■ TASK TO CARRY OUT
Write out each record exactly as it stands. No pictures belong in the copy.

■ RECORDS
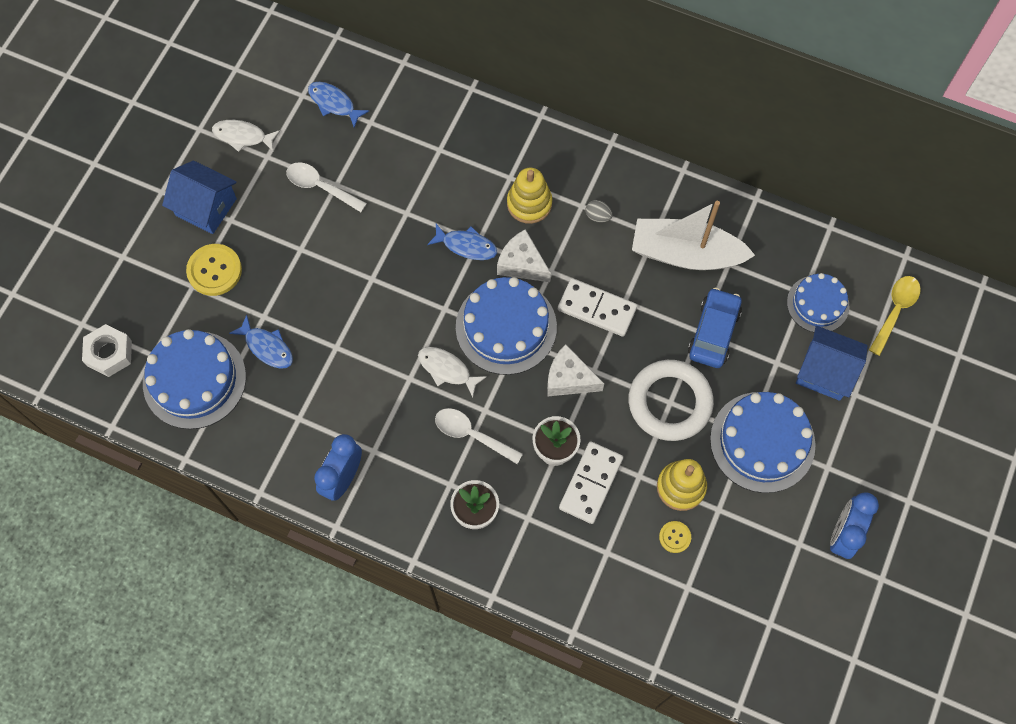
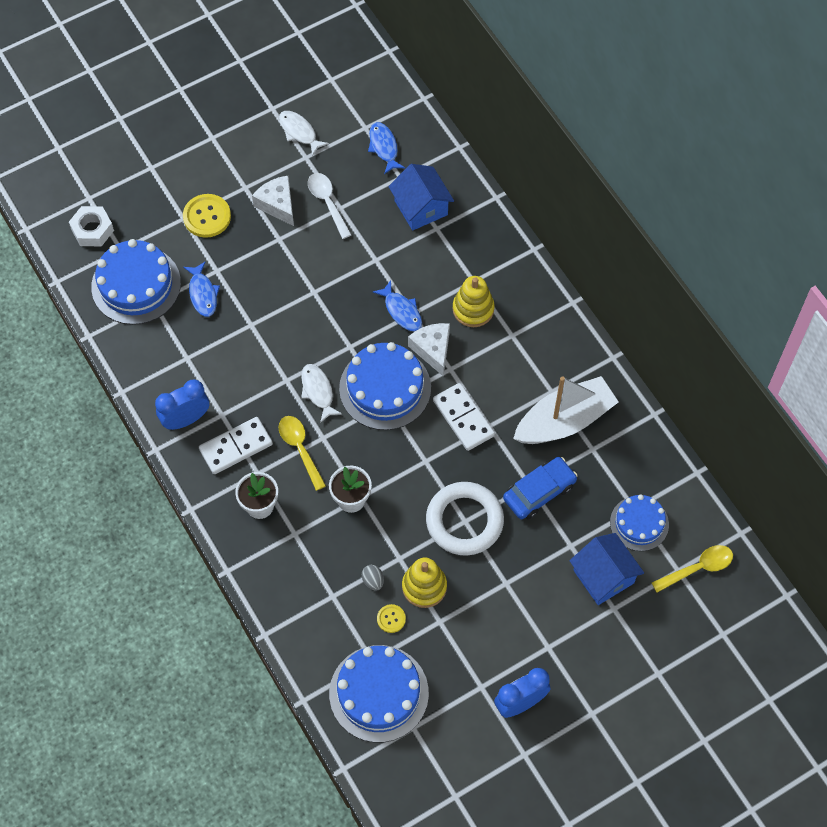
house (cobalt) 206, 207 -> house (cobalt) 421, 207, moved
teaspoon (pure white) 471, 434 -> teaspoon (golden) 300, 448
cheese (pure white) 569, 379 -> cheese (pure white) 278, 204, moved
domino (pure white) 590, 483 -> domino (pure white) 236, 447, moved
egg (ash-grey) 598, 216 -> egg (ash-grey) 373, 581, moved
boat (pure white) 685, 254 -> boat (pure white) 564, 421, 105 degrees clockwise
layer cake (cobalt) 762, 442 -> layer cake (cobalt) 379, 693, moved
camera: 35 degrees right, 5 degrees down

■ TASK SOLUTION
house (cobalt) 206, 207 -> house (cobalt) 421, 207, moved
teaspoon (pure white) 471, 434 -> teaspoon (golden) 300, 448
cheese (pure white) 569, 379 -> cheese (pure white) 278, 204, moved
domino (pure white) 590, 483 -> domino (pure white) 236, 447, moved
egg (ash-grey) 598, 216 -> egg (ash-grey) 373, 581, moved
boat (pure white) 685, 254 -> boat (pure white) 564, 421, 105 degrees clockwise
layer cake (cobalt) 762, 442 -> layer cake (cobalt) 379, 693, moved
camera: 35 degrees right, 5 degrees down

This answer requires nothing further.